**PROBLEM DETAILS:**
Every record below should be repeated word for word, with the pictures left out.

[DATA IN THIS EXERCISE — start]

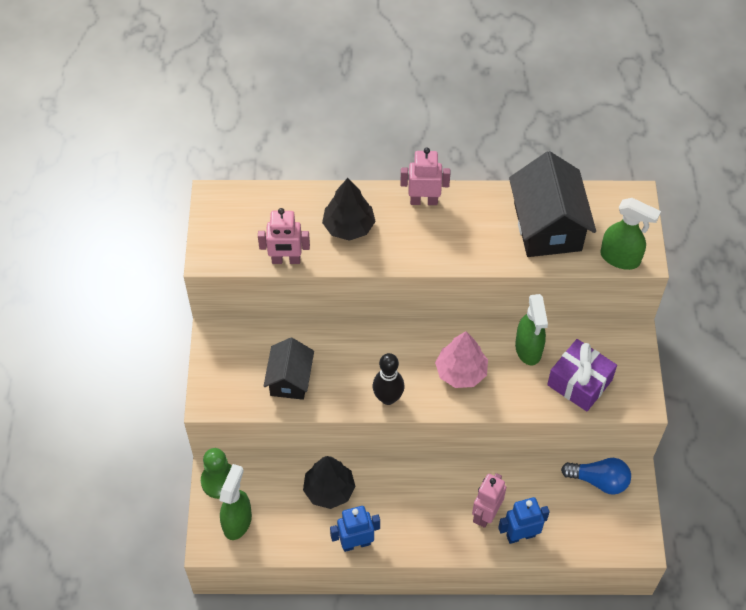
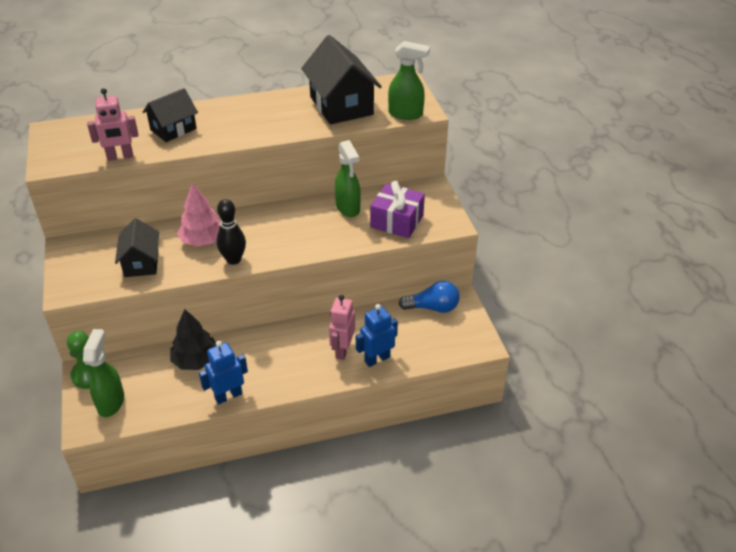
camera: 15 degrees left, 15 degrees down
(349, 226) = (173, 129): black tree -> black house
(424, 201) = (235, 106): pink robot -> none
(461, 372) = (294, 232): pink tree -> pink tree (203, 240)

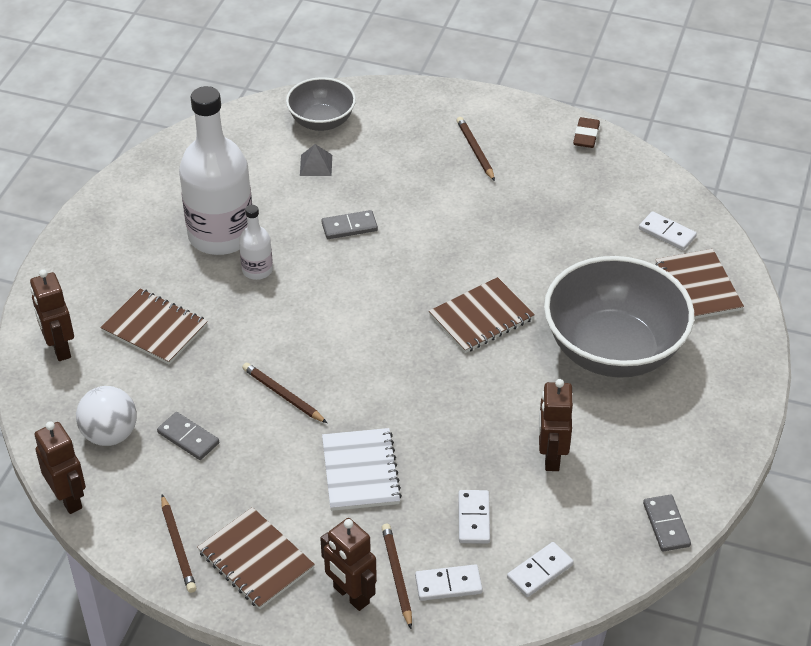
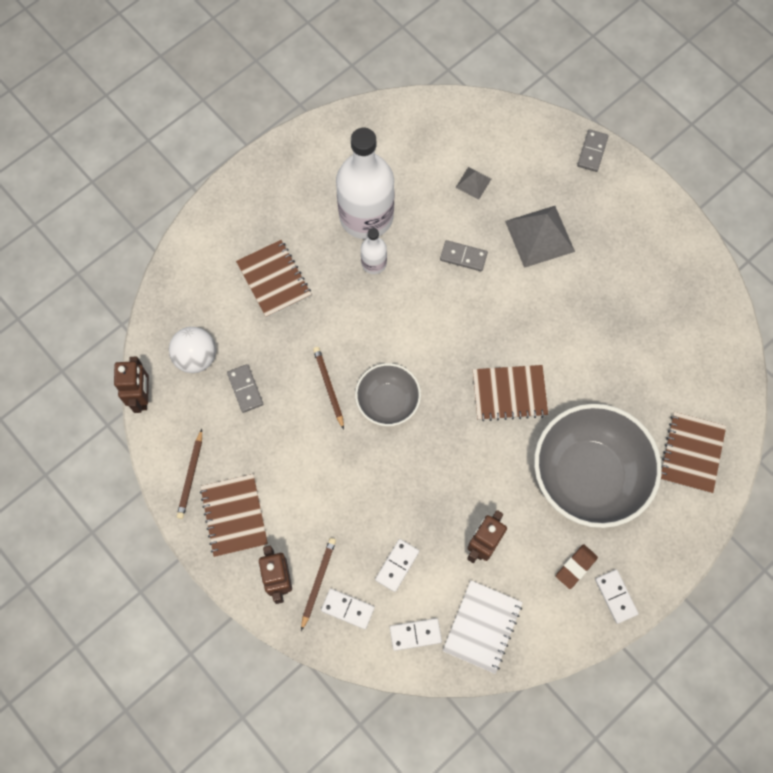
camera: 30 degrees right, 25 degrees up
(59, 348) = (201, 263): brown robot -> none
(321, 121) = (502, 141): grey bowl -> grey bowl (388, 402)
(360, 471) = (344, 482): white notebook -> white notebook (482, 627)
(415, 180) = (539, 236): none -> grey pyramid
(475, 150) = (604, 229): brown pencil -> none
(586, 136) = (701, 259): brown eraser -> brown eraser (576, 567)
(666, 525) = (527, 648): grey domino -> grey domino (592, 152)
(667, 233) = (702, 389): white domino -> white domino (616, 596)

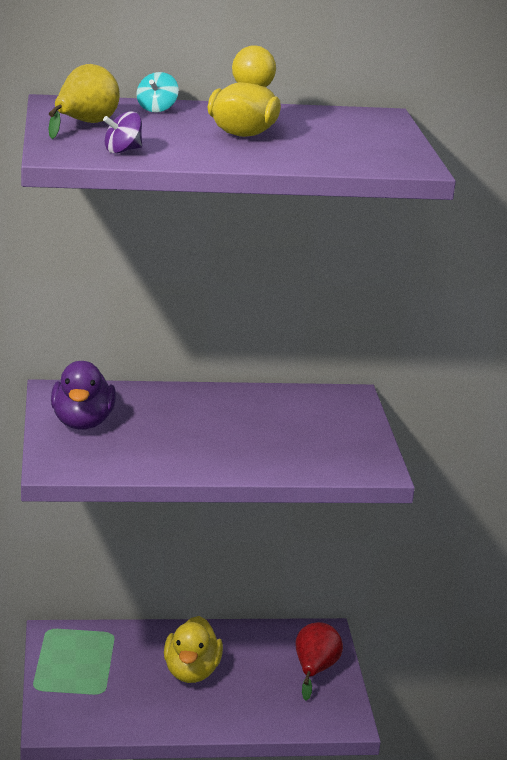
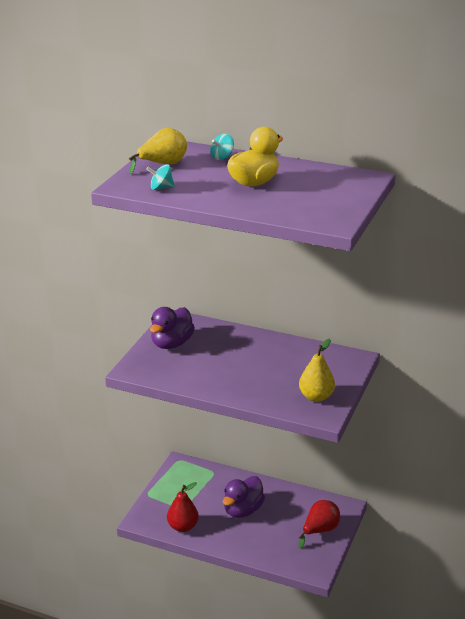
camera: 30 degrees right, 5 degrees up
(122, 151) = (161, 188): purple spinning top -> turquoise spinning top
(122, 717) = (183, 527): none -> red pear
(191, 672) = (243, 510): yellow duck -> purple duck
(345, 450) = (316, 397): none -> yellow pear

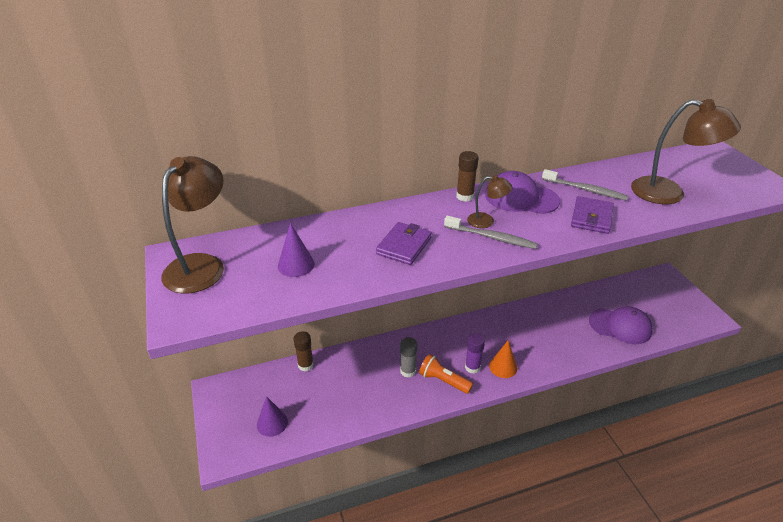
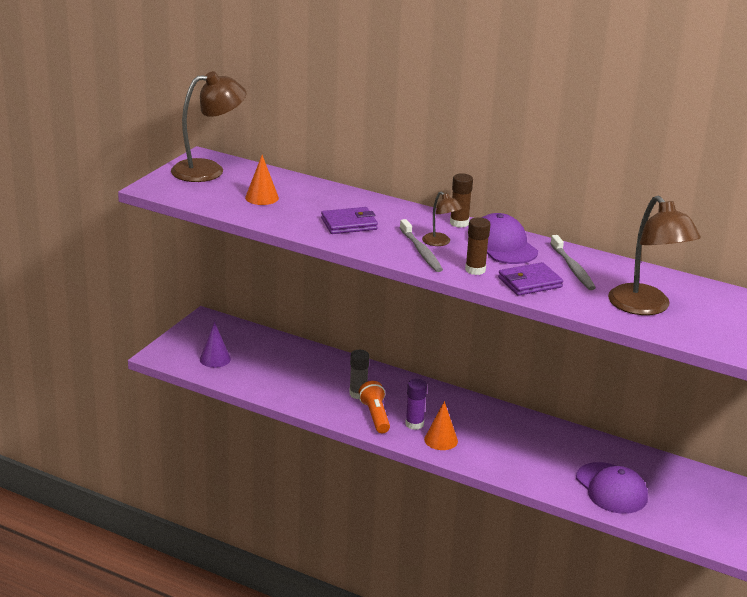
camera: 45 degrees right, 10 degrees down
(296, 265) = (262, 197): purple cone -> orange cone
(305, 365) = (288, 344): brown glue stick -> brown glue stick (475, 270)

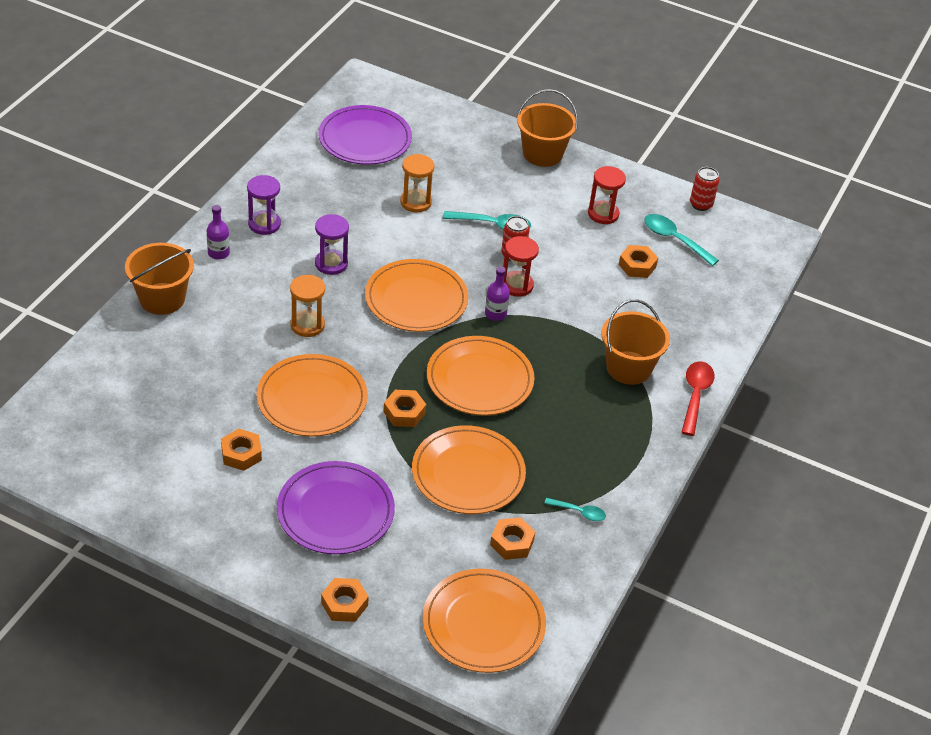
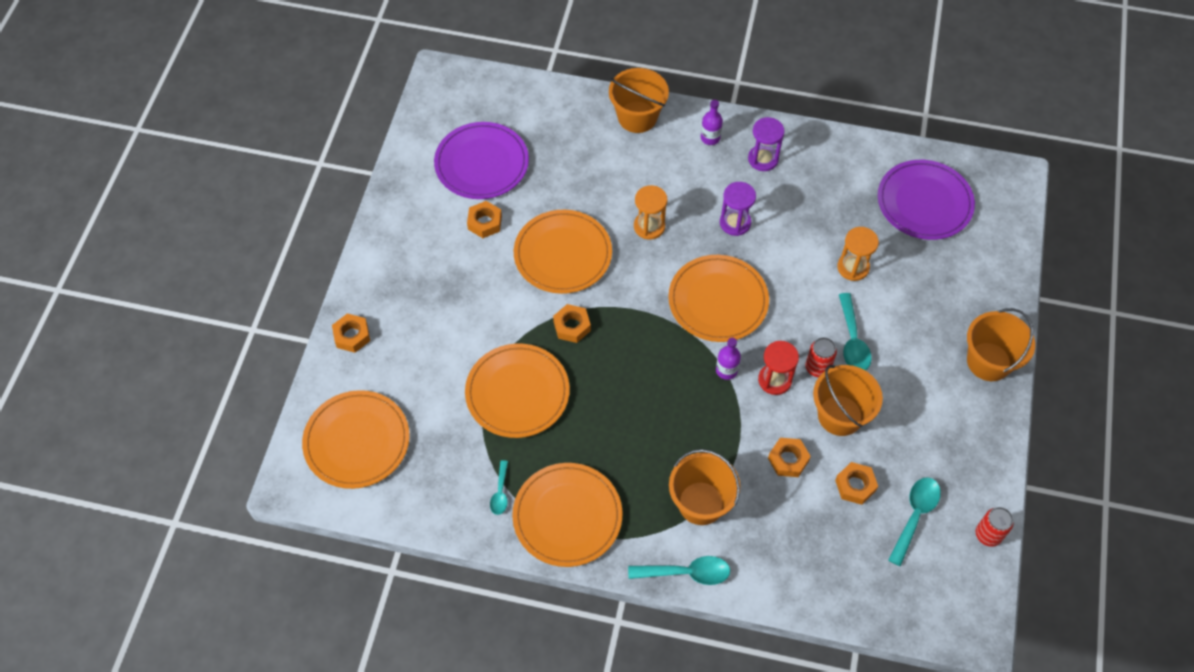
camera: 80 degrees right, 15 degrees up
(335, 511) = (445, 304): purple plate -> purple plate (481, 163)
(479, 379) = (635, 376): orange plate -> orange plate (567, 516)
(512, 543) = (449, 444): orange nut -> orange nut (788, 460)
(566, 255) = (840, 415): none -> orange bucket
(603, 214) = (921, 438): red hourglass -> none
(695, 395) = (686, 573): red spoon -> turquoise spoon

[DATA IN THIS EXERCISE — finish]

**SOLUTION TO THIS EXERCISE:**
camera: 15 degrees left, 15 degrees down
(349, 226) = (173, 129): black tree -> black house
(424, 201) = (235, 106): pink robot -> none
(461, 372) = (294, 232): pink tree -> pink tree (203, 240)

camera: 30 degrees right, 25 degrees up
(59, 348) = (201, 263): brown robot -> none
(321, 121) = (502, 141): grey bowl -> grey bowl (388, 402)
(360, 471) = (344, 482): white notebook -> white notebook (482, 627)
(415, 180) = (539, 236): none -> grey pyramid
(475, 150) = (604, 229): brown pencil -> none
(586, 136) = (701, 259): brown eraser -> brown eraser (576, 567)
(666, 525) = (527, 648): grey domino -> grey domino (592, 152)
(667, 233) = (702, 389): white domino -> white domino (616, 596)

camera: 30 degrees right, 5 degrees up
(122, 151) = (161, 188): purple spinning top -> turquoise spinning top
(122, 717) = (183, 527): none -> red pear
(191, 672) = (243, 510): yellow duck -> purple duck
(345, 450) = (316, 397): none -> yellow pear

camera: 45 degrees right, 10 degrees down
(296, 265) = (262, 197): purple cone -> orange cone
(305, 365) = (288, 344): brown glue stick -> brown glue stick (475, 270)

camera: 80 degrees right, 15 degrees up
(335, 511) = (445, 304): purple plate -> purple plate (481, 163)
(479, 379) = (635, 376): orange plate -> orange plate (567, 516)
(512, 543) = (449, 444): orange nut -> orange nut (788, 460)
(566, 255) = (840, 415): none -> orange bucket
(603, 214) = (921, 438): red hourglass -> none
(695, 395) = (686, 573): red spoon -> turquoise spoon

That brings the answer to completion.